◆ **What is expected**
Could you copy each line of the entries that contains "FILT"?

◆ **Source records**
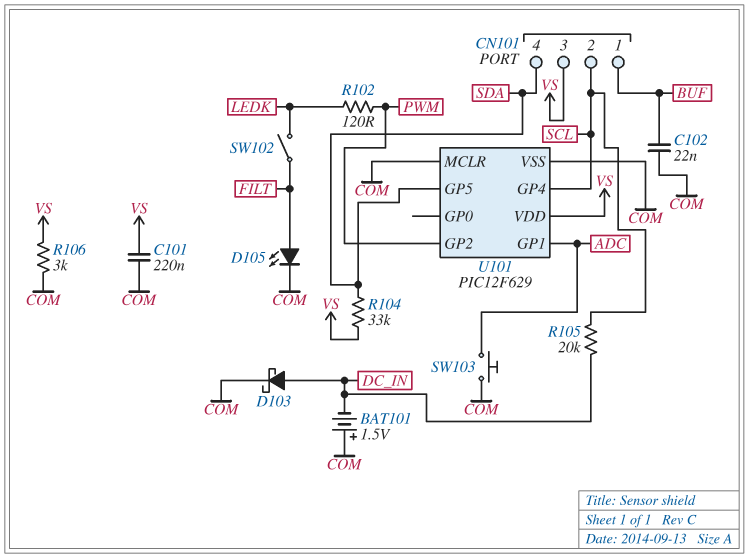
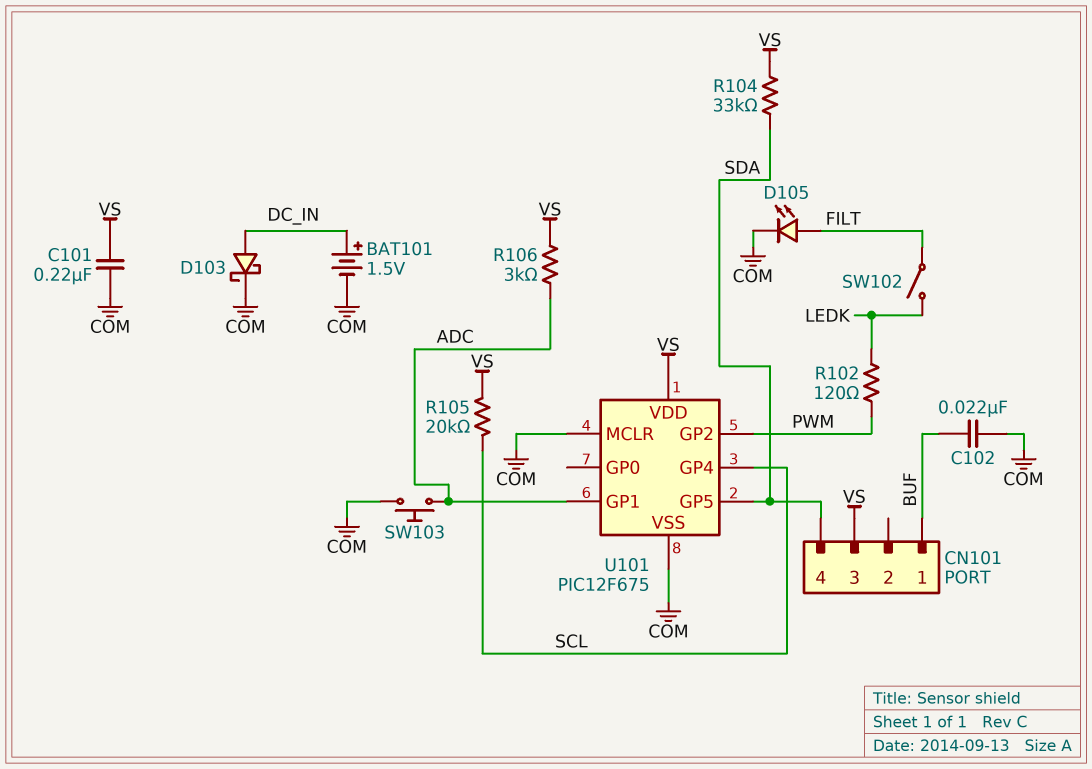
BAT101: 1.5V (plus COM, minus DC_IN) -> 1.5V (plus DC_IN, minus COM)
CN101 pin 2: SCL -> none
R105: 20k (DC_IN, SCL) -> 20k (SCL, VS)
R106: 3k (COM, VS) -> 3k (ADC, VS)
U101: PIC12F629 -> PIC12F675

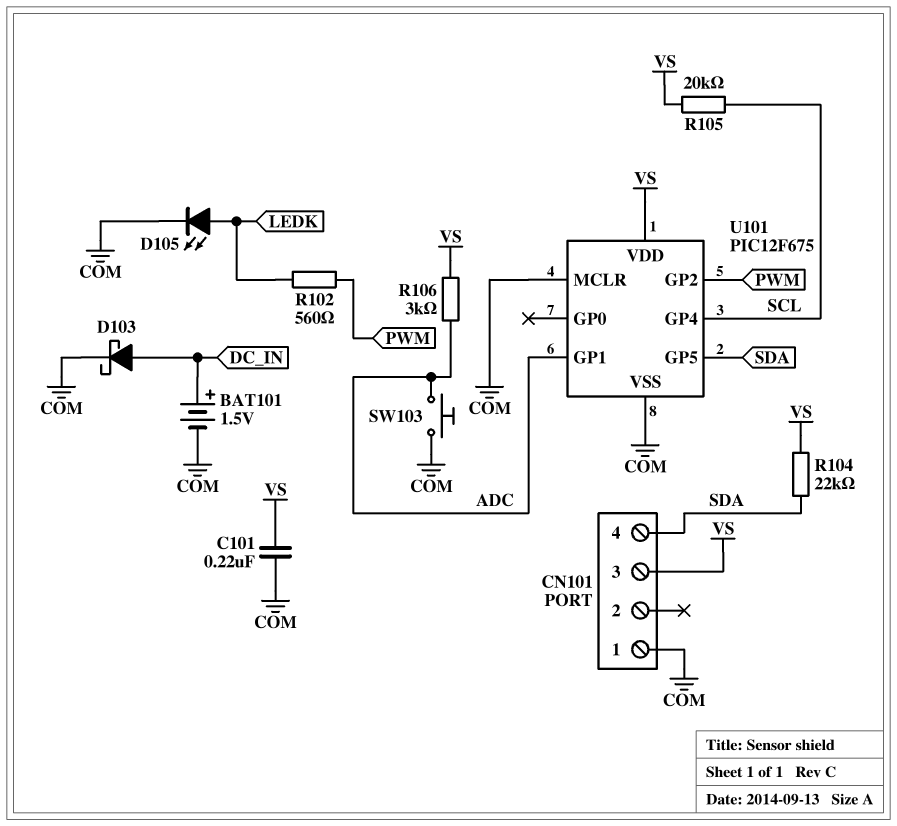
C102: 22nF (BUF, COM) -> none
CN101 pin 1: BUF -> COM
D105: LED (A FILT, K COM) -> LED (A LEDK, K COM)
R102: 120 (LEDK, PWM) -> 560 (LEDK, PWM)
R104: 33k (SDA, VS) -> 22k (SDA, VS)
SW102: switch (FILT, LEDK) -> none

◆ **Answer to the exercise**
D105: LED (A FILT, K COM) -> LED (A LEDK, K COM)
SW102: switch (FILT, LEDK) -> none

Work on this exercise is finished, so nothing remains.